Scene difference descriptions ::
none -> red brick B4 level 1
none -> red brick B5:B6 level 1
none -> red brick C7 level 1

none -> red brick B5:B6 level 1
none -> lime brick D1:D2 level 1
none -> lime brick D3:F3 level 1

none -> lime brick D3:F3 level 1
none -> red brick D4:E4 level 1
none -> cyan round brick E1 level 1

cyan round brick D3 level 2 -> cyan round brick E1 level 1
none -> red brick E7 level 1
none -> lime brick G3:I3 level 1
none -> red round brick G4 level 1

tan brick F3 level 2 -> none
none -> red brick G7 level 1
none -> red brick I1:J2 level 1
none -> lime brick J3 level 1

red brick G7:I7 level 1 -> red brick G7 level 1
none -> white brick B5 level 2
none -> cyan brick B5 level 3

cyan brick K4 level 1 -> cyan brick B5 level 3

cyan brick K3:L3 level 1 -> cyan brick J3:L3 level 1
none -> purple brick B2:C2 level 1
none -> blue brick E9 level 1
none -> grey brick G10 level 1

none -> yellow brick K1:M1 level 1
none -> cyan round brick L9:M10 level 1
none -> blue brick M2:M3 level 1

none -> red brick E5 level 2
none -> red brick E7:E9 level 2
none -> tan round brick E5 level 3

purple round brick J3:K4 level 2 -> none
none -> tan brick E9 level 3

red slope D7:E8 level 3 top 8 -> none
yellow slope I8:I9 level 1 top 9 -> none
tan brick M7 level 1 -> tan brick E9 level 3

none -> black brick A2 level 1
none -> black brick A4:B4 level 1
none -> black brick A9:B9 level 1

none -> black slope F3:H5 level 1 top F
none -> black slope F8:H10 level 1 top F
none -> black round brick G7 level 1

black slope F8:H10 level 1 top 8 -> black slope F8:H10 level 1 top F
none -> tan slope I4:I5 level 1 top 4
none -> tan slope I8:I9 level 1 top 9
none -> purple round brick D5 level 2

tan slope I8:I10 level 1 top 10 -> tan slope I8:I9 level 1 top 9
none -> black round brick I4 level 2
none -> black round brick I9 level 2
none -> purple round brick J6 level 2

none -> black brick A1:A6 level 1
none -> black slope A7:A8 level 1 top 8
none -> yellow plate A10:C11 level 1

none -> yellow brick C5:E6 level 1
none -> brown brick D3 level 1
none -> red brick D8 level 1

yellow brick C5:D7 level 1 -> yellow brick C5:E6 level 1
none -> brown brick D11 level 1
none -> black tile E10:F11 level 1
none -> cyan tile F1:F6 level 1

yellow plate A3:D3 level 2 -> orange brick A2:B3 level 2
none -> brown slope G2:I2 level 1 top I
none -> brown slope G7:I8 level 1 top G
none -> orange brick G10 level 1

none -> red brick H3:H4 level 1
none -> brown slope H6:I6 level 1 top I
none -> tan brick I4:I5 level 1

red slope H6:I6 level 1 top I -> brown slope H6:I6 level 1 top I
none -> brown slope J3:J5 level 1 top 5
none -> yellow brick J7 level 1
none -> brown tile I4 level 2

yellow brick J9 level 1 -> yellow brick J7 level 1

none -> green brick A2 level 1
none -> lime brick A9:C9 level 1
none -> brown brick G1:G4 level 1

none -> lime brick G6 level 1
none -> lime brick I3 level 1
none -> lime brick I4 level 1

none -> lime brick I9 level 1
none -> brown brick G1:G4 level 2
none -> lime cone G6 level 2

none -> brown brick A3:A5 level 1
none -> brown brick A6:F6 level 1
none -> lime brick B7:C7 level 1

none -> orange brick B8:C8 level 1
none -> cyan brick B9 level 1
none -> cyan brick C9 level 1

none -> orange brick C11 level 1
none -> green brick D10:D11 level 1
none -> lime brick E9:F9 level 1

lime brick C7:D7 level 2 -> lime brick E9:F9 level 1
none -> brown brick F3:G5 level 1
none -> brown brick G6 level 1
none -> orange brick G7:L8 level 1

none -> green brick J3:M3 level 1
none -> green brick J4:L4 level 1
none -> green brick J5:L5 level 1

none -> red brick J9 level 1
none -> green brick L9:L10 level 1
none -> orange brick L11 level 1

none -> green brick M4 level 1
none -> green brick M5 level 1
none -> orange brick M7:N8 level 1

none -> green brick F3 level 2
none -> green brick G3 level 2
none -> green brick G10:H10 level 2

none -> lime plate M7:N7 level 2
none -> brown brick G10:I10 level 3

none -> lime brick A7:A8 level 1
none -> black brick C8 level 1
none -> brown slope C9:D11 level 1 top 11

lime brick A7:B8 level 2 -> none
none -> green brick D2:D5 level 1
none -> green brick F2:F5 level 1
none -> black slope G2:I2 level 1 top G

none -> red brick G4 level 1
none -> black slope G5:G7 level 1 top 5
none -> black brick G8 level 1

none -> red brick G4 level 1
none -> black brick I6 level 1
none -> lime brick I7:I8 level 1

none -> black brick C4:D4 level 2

ASSIGNMENT :: In the data above, find each line where the string "round" appears, then copy it.

RESPONSE TO THIS EXERCISE ::
none -> cyan round brick E1 level 1
cyan round brick D3 level 2 -> cyan round brick E1 level 1
none -> red round brick G4 level 1
none -> cyan round brick L9:M10 level 1
none -> tan round brick E5 level 3
purple round brick J3:K4 level 2 -> none
none -> black round brick G7 level 1
none -> purple round brick D5 level 2
none -> black round brick I4 level 2
none -> black round brick I9 level 2
none -> purple round brick J6 level 2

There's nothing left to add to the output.